# [About this task]
Nothing but the lines from the one containing "white ball [41,218,96,267] -> none" to the end of the data should be returned, each exactly as written.

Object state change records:
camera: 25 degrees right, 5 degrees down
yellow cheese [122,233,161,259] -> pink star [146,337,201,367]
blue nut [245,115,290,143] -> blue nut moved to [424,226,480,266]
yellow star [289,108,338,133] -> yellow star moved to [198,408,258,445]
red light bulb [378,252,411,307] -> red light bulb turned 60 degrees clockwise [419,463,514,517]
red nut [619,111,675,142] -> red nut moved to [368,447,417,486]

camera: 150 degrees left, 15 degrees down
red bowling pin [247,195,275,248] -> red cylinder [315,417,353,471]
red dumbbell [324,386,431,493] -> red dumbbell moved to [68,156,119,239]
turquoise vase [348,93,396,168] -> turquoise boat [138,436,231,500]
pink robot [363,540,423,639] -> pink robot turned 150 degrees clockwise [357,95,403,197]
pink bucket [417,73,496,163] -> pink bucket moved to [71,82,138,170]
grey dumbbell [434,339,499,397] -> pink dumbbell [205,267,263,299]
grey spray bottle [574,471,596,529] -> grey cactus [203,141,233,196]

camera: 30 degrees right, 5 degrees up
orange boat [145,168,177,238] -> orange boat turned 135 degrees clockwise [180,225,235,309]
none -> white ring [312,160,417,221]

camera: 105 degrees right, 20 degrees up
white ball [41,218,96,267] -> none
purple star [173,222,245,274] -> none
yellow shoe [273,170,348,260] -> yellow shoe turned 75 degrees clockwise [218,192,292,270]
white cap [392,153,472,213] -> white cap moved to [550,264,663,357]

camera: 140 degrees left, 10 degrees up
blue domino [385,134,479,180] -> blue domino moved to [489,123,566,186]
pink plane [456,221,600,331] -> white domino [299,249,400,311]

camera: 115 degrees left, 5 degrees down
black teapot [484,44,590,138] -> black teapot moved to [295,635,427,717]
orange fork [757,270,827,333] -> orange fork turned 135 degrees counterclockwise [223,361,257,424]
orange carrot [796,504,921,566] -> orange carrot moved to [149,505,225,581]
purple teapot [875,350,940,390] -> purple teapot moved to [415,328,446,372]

# [Solution]
white ball [41,218,96,267] -> none
purple star [173,222,245,274] -> none
yellow shoe [273,170,348,260] -> yellow shoe turned 75 degrees clockwise [218,192,292,270]
white cap [392,153,472,213] -> white cap moved to [550,264,663,357]

camera: 140 degrees left, 10 degrees up
blue domino [385,134,479,180] -> blue domino moved to [489,123,566,186]
pink plane [456,221,600,331] -> white domino [299,249,400,311]

camera: 115 degrees left, 5 degrees down
black teapot [484,44,590,138] -> black teapot moved to [295,635,427,717]
orange fork [757,270,827,333] -> orange fork turned 135 degrees counterclockwise [223,361,257,424]
orange carrot [796,504,921,566] -> orange carrot moved to [149,505,225,581]
purple teapot [875,350,940,390] -> purple teapot moved to [415,328,446,372]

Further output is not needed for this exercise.